----- PROVIDED MATERIAL

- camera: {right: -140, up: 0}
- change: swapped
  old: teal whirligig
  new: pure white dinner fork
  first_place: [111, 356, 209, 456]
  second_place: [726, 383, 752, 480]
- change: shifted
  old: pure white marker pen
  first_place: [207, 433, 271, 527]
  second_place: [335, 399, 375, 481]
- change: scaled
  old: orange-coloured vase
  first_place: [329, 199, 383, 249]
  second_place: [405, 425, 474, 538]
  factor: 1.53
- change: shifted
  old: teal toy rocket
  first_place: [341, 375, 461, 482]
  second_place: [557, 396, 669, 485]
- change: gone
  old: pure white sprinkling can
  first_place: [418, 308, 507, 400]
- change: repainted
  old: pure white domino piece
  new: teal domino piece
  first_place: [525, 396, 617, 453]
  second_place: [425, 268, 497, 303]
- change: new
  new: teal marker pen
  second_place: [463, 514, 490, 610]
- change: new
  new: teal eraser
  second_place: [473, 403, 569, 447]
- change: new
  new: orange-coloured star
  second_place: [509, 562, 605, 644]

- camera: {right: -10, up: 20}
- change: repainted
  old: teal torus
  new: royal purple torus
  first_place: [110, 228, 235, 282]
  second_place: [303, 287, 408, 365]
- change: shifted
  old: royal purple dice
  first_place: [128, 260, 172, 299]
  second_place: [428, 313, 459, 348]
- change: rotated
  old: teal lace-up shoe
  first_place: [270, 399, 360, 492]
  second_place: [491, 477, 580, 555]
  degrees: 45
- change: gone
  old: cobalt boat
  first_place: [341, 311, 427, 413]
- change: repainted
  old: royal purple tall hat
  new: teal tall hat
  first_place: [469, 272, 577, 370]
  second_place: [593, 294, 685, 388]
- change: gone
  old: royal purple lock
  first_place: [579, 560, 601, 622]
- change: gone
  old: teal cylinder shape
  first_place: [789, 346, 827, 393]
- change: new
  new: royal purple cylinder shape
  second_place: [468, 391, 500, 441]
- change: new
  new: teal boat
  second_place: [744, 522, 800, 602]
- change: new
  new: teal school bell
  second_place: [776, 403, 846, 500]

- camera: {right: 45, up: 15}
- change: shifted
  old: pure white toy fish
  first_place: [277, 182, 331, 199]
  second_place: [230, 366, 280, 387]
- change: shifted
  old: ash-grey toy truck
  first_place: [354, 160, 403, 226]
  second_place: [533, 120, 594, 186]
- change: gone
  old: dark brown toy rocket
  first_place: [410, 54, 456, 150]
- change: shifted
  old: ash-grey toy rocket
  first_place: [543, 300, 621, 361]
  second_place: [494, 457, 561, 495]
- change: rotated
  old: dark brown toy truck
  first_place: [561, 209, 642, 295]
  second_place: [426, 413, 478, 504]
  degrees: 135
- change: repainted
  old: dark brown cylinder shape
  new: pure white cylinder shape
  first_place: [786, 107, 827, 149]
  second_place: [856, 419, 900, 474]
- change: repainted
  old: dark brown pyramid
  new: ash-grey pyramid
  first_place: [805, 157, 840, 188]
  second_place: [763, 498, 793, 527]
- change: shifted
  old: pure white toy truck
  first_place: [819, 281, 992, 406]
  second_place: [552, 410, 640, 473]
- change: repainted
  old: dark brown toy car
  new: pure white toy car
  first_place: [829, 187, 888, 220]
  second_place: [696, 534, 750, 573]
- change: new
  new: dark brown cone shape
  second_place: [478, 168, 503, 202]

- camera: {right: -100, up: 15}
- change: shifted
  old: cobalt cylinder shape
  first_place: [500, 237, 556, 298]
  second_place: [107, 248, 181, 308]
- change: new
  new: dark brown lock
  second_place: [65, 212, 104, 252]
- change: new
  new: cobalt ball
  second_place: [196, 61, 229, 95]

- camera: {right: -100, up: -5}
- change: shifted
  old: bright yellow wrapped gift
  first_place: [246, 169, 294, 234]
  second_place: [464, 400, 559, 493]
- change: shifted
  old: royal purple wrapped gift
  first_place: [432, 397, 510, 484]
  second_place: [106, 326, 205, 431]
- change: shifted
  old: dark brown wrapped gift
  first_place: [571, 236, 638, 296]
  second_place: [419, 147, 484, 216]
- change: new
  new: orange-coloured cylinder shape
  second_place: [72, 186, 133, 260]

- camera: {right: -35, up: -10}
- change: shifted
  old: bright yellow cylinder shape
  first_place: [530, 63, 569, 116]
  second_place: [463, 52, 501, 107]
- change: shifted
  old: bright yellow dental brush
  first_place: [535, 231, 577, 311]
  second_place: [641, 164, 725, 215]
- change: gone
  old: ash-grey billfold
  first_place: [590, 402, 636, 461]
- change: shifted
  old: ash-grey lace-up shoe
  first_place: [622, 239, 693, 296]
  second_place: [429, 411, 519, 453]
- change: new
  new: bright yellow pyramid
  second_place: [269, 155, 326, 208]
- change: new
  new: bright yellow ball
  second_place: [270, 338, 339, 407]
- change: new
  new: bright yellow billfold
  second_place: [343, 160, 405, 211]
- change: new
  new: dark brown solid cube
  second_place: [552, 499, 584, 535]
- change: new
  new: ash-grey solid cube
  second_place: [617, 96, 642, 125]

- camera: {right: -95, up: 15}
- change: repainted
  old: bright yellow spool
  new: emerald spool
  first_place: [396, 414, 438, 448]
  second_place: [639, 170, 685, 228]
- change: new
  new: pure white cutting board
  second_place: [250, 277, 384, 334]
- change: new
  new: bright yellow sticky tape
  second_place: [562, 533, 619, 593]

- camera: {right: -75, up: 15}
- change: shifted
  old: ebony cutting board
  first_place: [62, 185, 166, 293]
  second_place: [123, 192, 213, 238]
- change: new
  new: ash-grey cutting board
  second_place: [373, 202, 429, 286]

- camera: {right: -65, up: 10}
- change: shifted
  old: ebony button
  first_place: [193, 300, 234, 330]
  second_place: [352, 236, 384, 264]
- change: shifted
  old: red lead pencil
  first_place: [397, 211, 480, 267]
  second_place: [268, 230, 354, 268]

----------

- _AIM OF THE TASK_: Every line of the listing above that includes "domino" should be copied out.

- _REPLY TO THE TASK_:
  old: pure white domino piece
  new: teal domino piece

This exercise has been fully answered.